• _ASSIGNED TASK_
The answer should be a single number: how many lines of the entries below hold the word "toothbrush".

Object correspondence data
/---

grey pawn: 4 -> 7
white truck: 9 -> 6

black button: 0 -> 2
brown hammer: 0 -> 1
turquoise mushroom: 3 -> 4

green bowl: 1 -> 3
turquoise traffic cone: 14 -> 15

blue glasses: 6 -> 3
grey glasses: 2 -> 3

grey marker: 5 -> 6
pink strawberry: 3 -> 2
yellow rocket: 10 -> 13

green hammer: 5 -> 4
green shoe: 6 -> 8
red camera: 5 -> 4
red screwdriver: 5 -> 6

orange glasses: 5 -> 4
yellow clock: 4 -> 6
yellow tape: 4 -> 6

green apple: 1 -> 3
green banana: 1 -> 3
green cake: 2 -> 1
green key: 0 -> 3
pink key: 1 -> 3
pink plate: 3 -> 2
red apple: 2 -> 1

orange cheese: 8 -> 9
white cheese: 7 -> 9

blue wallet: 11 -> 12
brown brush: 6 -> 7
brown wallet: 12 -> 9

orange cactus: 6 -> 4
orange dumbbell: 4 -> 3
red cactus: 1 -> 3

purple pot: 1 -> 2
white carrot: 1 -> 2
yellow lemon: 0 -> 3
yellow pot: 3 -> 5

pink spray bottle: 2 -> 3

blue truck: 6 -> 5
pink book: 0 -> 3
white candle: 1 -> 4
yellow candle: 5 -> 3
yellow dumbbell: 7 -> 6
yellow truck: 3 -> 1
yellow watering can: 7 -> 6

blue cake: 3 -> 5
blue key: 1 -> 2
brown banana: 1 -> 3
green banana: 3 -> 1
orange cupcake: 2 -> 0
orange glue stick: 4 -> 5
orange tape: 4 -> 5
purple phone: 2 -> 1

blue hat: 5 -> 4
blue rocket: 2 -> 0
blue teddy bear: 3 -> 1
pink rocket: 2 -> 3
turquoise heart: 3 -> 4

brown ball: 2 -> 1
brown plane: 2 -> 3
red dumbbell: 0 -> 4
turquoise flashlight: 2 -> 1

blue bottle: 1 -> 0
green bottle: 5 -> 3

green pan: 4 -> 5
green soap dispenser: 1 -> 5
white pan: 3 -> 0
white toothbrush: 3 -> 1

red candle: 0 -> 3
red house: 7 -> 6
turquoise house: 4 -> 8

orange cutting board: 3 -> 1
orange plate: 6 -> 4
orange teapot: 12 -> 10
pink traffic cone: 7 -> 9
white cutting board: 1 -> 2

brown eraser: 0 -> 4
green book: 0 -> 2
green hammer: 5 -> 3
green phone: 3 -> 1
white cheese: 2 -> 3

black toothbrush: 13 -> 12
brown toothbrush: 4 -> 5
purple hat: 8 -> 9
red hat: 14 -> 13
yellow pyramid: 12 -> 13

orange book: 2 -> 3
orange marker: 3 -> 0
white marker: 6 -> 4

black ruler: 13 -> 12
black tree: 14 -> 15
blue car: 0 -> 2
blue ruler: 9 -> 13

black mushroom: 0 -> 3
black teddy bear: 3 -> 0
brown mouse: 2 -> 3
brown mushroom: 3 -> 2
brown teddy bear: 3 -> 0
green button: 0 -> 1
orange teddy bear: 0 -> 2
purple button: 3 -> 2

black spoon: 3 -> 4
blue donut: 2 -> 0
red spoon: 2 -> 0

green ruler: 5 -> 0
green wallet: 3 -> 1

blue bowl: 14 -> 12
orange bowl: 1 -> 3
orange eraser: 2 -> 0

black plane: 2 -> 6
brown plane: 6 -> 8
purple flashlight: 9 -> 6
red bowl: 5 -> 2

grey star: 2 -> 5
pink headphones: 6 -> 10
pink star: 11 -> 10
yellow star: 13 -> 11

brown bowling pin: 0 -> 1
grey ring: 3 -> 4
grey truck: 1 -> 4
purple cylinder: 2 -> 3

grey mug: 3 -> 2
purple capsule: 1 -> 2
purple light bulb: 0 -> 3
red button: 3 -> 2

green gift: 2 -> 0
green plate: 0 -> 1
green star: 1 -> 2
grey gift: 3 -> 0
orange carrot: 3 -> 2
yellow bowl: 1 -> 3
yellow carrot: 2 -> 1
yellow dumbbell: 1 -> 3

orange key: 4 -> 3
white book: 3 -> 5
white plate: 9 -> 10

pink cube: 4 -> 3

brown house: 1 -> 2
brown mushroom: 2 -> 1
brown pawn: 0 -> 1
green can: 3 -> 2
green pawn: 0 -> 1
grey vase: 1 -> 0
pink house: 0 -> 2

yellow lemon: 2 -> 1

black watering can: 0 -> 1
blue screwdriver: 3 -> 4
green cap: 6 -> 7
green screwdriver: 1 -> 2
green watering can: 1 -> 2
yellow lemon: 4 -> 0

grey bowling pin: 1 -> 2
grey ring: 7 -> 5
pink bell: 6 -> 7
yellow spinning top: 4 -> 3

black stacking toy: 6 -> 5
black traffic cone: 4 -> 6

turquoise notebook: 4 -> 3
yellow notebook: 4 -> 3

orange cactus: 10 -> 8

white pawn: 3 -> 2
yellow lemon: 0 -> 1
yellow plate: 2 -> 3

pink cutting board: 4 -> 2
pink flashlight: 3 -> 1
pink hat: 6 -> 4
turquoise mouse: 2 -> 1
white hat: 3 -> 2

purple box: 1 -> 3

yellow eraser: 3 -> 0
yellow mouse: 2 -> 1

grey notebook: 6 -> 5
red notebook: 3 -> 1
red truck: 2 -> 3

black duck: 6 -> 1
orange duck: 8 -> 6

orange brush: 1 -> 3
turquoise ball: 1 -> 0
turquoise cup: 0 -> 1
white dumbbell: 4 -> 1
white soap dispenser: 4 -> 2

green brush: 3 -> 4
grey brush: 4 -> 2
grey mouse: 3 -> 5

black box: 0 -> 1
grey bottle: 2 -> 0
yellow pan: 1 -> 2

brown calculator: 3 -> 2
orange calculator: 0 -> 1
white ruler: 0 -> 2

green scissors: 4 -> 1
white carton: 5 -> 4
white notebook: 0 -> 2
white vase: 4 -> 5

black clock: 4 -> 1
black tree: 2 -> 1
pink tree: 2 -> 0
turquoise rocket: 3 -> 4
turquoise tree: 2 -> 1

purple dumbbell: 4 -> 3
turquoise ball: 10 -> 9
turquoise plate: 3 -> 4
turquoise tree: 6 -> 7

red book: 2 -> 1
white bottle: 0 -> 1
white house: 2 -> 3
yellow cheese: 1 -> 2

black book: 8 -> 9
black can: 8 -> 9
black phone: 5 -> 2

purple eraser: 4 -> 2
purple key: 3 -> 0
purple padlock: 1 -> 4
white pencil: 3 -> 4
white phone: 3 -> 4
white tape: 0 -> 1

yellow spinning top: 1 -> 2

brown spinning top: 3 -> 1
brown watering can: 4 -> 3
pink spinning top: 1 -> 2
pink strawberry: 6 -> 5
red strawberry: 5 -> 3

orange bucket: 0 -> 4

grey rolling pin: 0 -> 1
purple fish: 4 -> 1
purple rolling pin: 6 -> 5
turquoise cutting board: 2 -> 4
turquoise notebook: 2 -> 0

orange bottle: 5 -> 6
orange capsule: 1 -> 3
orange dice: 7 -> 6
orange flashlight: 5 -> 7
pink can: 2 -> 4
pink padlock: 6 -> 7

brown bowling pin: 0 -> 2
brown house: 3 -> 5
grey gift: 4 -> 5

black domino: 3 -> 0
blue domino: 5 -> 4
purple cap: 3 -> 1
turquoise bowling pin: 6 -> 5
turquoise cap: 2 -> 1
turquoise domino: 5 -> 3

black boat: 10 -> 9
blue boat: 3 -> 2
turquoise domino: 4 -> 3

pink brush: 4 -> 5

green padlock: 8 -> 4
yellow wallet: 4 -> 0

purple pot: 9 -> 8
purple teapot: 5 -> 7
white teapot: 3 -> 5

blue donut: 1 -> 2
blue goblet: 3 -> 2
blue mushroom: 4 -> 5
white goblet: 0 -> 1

\---

• _REPLY_
3